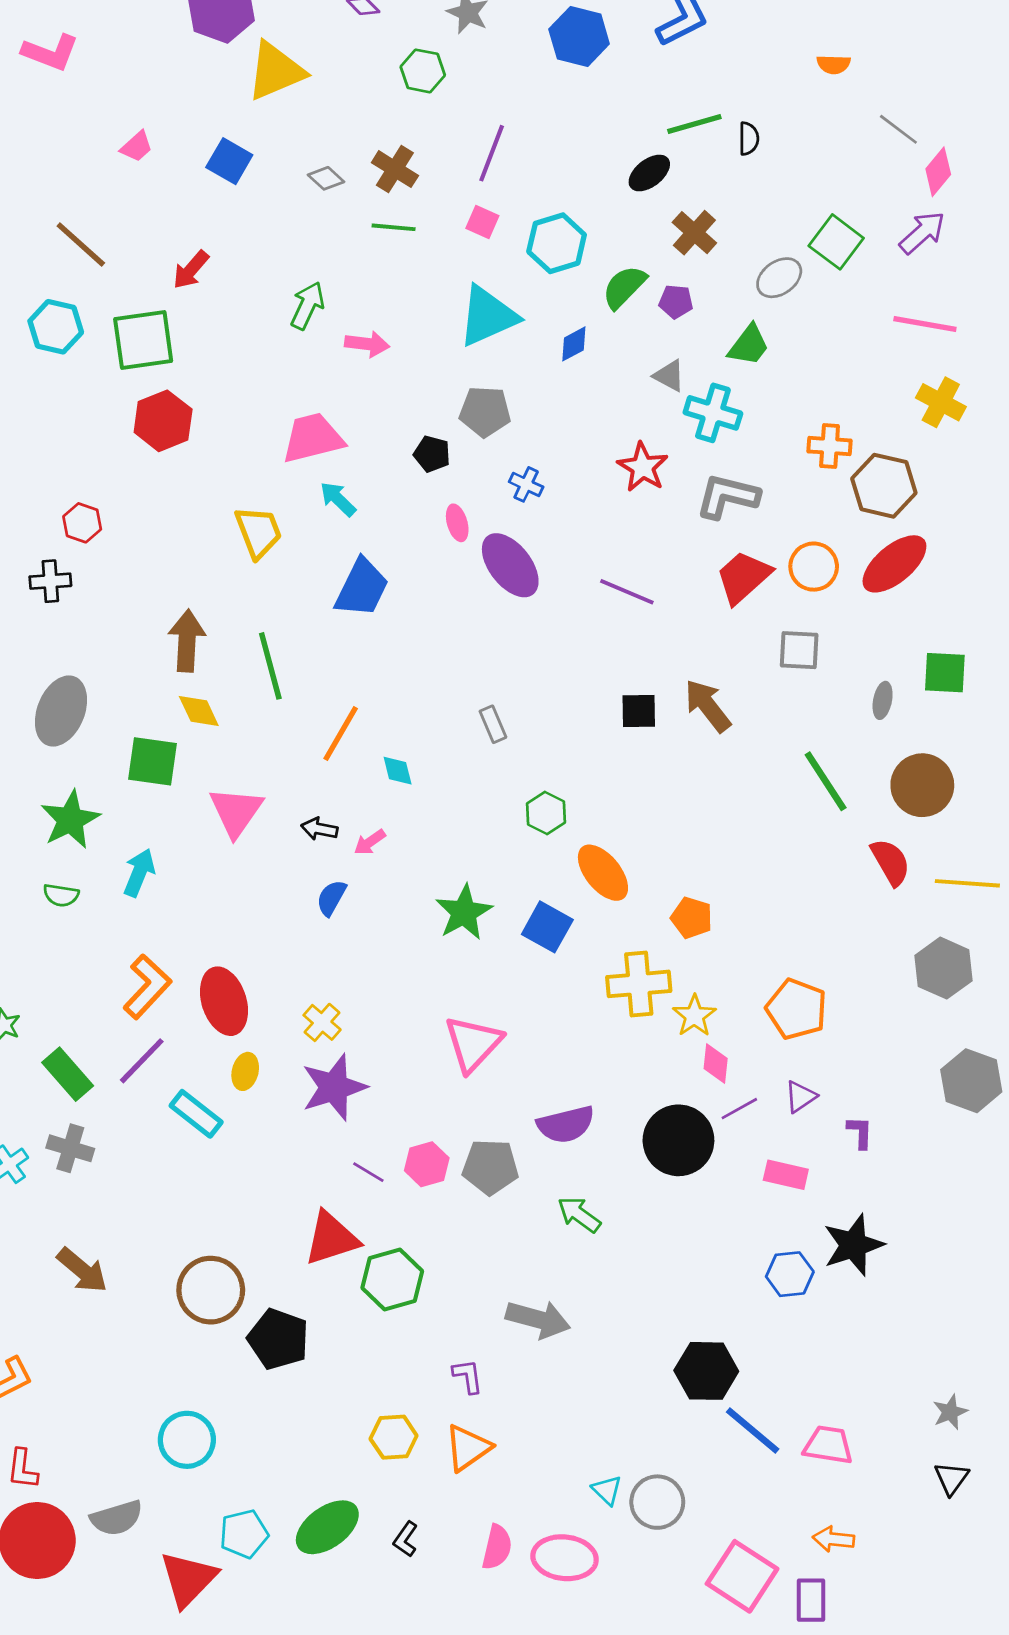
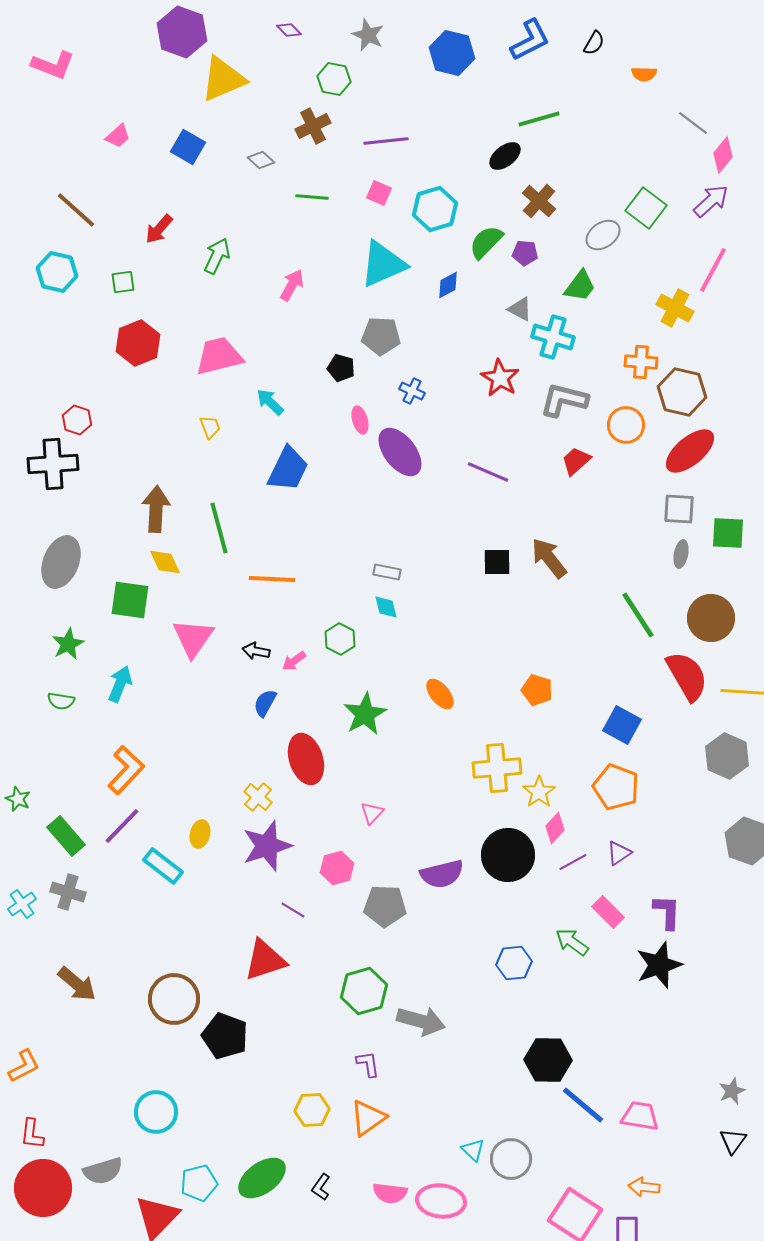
black semicircle: (749, 139) -> (594, 43), moved, turned 30
purple line: (492, 153) -> (386, 141), turned 63
brown cross: (395, 169) -> (313, 126), moved, turned 32
green arrow: (307, 306) -> (217, 256), moved
pink line: (925, 324) -> (713, 270), turned -72
green square: (143, 340) -> (123, 282), size x0.5
pink arrow: (367, 344) -> (292, 285), turned -68
yellow cross: (941, 402) -> (675, 308), moved
pink trapezoid: (313, 438) -> (219, 356), moved
yellow trapezoid: (258, 532) -> (210, 427), size x0.6
orange circle: (814, 567) -> (626, 425), moved
red trapezoid: (743, 577) -> (576, 461), size x0.7
black cross: (50, 581) -> (53, 464), size x1.6
gray square: (799, 650) -> (679, 509), moved
gray rectangle: (493, 724) -> (387, 572), turned -56
orange line: (341, 734) -> (272, 579), turned 63
cyan diamond: (398, 771) -> (386, 607), moved
green hexagon: (546, 813) -> (340, 639), moved
green star: (70, 820) -> (68, 644), size x0.7
red semicircle: (891, 862) -> (687, 676), size x1.4
orange ellipse: (603, 873) -> (440, 694), moved, size x0.7
orange pentagon: (692, 918) -> (537, 690), moved
blue square: (547, 927) -> (622, 725), moved
red ellipse: (224, 1001) -> (306, 759), moved
pink triangle: (473, 1044) -> (372, 813), size x0.5
pink diamond: (716, 1063) -> (555, 828), turned 36
purple L-shape: (860, 1132) -> (667, 912), moved, size x1.4
black circle: (678, 1140) -> (508, 855), moved
pink hexagon: (427, 1164) -> (337, 868), moved
pink rectangle: (786, 1175) -> (608, 912), turned 32
green arrow: (579, 1215) -> (572, 942), moved
blue hexagon: (790, 1274) -> (514, 963), moved
green hexagon: (392, 1279) -> (364, 991), moved
pink semicircle: (497, 1547) -> (390, 1193), turned 84

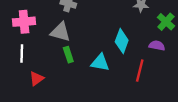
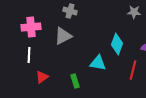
gray triangle: (60, 32) -> (63, 36), turned -42
green rectangle: (68, 55) -> (75, 81), moved

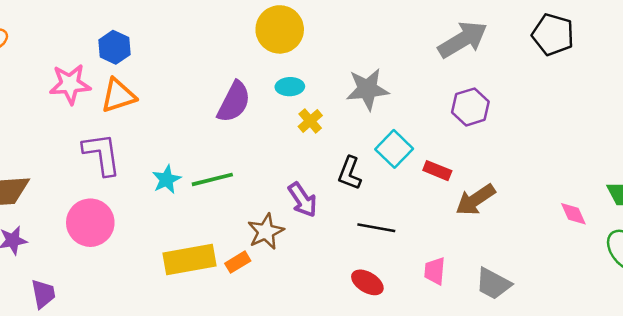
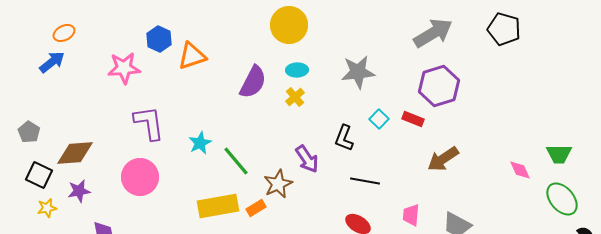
orange triangle: (118, 96) -> (192, 56), moved
purple hexagon: (470, 107) -> (439, 86), size x1.4
yellow cross: (310, 121) -> (295, 97), moved
cyan square: (394, 149) -> (379, 119), size x0.7
red rectangle: (437, 171) -> (413, 119), moved
green line: (212, 179) -> (236, 161), moved, turned 64

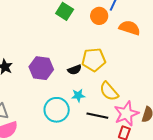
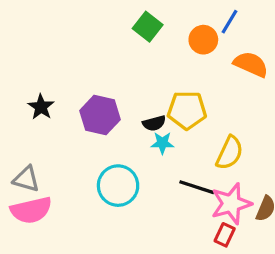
yellow semicircle: (109, 91) -> (230, 153), moved, turned -120
cyan star: (78, 95) -> (162, 143), moved
black line: (97, 116) -> (197, 187), moved

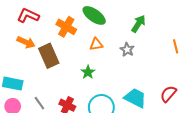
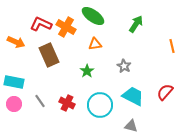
red L-shape: (28, 15) -> (41, 24), moved
orange arrow: (26, 42) -> (16, 42), moved
gray star: (127, 50) -> (124, 66), moved

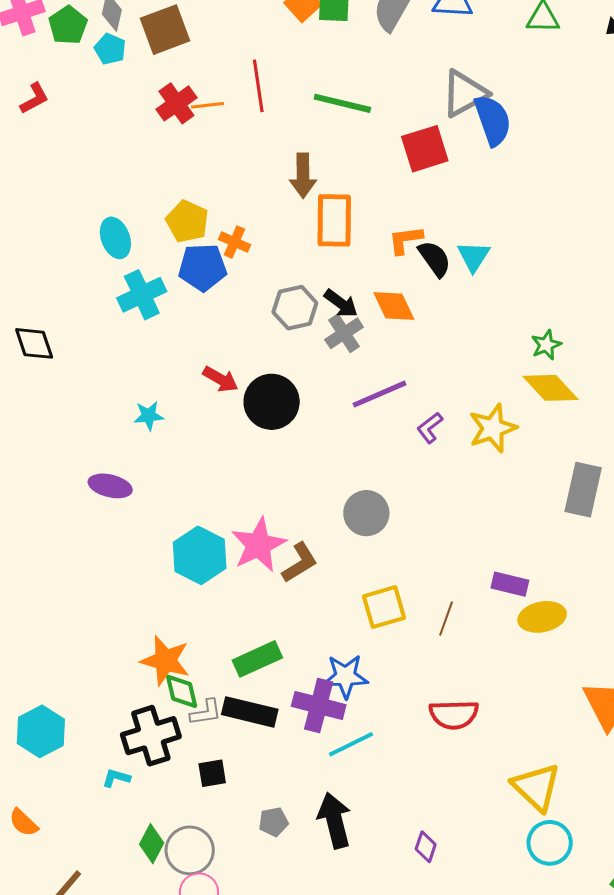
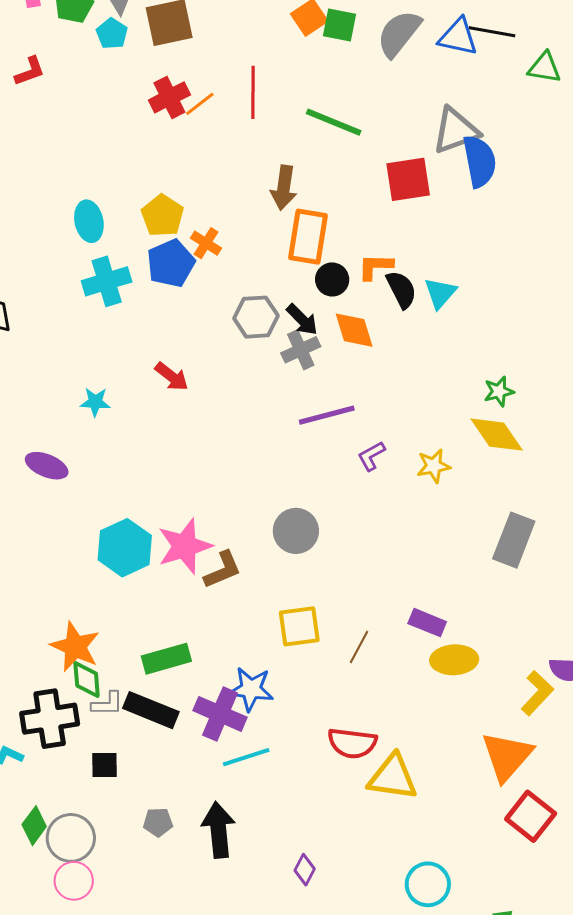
orange line: (207, 105) -> (200, 104), turned -40
blue pentagon: (203, 267) -> (171, 263), turned -30
black circle: (272, 402) -> (332, 279), moved, size x0.6
yellow star: (493, 428) -> (434, 466), size x0.7
yellow triangle: (536, 787) -> (393, 777), moved, turned -44

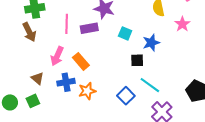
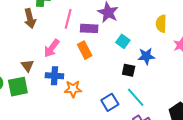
orange rectangle: (81, 61) -> (85, 50), moved
green square: (33, 101) -> (18, 87), size x1.5

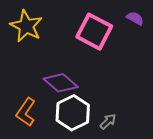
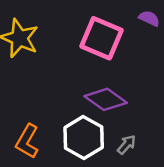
purple diamond: (61, 83) -> (106, 99), moved

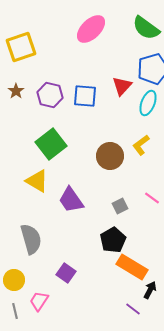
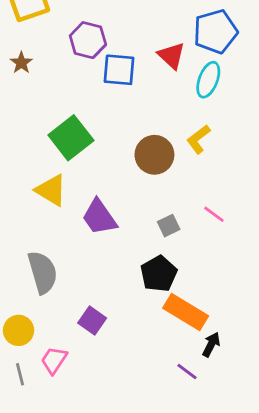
red triangle: (122, 86) -> (171, 56), turned -30
purple hexagon: (50, 95) -> (88, 40), moved

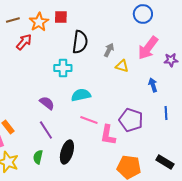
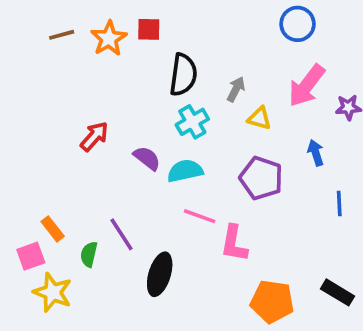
red arrow: (24, 42) -> (94, 136), moved
cyan cross: (63, 68) -> (192, 122), moved, turned -30
purple semicircle: (47, 103) -> (147, 158), moved
purple pentagon: (131, 120) -> (261, 178), moved
green semicircle: (38, 157) -> (89, 254), moved

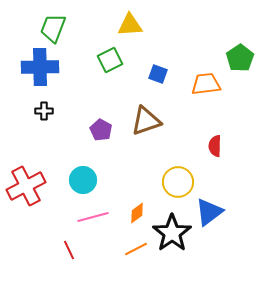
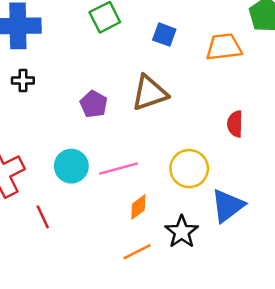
pink line: (93, 217) -> (118, 169), moved
black star: (172, 233) -> (182, 232), size x0.7
red line: (69, 250) -> (43, 217), moved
────────────────────
Every line above that holds the word "rectangle" is to be found and copied.

gray rectangle: (493, 724) -> (387, 572), turned -56
pink rectangle: (786, 1175) -> (608, 912), turned 32
green rectangle: (68, 55) -> (75, 81), moved
red rectangle: (437, 171) -> (413, 119), moved
orange rectangle: (81, 61) -> (85, 50), moved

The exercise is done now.